§ Task to carry out: Nothing outside the range below should be printed. Output exactly the lines from the line with "lime cone J7 level 1 -> lime cone I9 level 1" to the line with "none -> purple brick E7:E8 level 1", both included.

Data entries
************

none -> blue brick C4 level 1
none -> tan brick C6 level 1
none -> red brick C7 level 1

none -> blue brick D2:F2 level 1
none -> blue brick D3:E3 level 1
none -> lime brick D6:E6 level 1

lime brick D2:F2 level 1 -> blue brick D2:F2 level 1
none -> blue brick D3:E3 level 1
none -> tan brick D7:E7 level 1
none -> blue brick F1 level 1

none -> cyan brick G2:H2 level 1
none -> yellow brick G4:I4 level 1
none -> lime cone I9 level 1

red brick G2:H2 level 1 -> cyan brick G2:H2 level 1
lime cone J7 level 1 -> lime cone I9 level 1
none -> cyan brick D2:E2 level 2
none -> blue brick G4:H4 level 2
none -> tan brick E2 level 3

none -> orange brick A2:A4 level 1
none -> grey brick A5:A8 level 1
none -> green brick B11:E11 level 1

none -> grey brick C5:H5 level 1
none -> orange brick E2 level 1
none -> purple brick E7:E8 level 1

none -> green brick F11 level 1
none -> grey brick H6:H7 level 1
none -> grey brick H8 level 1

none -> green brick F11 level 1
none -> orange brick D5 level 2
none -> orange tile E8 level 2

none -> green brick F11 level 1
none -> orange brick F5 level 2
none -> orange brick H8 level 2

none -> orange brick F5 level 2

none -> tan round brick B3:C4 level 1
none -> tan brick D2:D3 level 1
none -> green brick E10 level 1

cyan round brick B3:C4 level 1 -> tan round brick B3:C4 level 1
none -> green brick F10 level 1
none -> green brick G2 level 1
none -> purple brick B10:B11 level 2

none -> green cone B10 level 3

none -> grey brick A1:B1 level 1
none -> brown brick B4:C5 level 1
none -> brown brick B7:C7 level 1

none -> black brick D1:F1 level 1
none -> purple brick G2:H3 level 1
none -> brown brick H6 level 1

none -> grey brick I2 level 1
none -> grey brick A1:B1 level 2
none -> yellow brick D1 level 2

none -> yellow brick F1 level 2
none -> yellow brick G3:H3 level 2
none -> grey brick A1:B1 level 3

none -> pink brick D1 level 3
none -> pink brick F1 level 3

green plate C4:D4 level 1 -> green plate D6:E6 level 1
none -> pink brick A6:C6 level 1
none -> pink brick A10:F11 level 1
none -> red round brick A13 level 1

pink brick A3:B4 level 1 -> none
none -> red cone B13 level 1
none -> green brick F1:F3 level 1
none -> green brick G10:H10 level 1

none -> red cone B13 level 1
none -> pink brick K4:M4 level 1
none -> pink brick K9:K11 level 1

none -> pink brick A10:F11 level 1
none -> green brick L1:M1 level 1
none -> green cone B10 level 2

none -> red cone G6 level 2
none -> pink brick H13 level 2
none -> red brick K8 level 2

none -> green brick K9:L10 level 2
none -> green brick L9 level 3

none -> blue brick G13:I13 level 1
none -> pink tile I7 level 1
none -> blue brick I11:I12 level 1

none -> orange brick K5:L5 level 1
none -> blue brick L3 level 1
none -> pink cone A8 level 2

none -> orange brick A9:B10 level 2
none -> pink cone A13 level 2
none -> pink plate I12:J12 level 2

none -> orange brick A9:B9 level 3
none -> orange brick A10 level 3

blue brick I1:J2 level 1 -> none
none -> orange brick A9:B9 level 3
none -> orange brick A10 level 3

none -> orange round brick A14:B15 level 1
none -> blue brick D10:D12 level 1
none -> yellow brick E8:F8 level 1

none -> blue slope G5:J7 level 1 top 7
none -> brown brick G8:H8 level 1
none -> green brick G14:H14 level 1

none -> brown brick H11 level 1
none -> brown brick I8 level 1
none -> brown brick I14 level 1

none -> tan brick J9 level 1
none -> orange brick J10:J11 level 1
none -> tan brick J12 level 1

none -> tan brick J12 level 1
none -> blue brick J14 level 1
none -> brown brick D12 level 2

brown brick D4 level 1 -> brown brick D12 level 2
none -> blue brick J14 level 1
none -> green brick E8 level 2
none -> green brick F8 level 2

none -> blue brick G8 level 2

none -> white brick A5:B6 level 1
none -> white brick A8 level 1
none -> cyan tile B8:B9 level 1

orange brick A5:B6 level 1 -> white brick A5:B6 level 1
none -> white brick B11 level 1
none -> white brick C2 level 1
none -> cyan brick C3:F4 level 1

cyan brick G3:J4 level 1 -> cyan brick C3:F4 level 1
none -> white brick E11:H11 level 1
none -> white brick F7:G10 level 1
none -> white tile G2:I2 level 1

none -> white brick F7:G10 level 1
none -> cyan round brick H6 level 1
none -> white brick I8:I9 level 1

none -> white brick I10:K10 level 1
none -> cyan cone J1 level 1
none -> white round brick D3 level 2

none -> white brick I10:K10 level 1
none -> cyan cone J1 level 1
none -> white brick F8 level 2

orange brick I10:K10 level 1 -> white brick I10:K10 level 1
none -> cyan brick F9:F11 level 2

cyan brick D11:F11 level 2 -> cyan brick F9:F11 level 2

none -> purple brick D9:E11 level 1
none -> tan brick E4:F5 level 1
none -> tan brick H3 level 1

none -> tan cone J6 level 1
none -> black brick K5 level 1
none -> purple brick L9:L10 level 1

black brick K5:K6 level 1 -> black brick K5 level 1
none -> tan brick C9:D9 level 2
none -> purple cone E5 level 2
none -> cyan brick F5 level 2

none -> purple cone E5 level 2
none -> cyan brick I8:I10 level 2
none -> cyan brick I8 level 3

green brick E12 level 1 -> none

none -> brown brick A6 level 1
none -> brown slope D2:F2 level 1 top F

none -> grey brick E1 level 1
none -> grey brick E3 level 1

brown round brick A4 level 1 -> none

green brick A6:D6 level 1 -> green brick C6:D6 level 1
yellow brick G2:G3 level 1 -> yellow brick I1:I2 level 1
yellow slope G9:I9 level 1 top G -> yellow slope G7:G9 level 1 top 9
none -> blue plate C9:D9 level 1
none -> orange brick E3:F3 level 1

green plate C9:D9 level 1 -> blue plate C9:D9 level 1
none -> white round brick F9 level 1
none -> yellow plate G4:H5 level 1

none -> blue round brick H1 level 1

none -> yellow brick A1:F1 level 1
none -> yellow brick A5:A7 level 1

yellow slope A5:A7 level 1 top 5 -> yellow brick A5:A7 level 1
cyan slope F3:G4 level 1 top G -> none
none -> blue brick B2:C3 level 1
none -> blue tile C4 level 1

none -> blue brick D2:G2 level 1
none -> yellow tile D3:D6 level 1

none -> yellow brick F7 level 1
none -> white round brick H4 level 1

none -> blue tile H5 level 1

************

§ Expected answer:
lime cone J7 level 1 -> lime cone I9 level 1
none -> cyan brick D2:E2 level 2
none -> blue brick G4:H4 level 2
none -> tan brick E2 level 3

none -> orange brick A2:A4 level 1
none -> grey brick A5:A8 level 1
none -> green brick B11:E11 level 1

none -> grey brick C5:H5 level 1
none -> orange brick E2 level 1
none -> purple brick E7:E8 level 1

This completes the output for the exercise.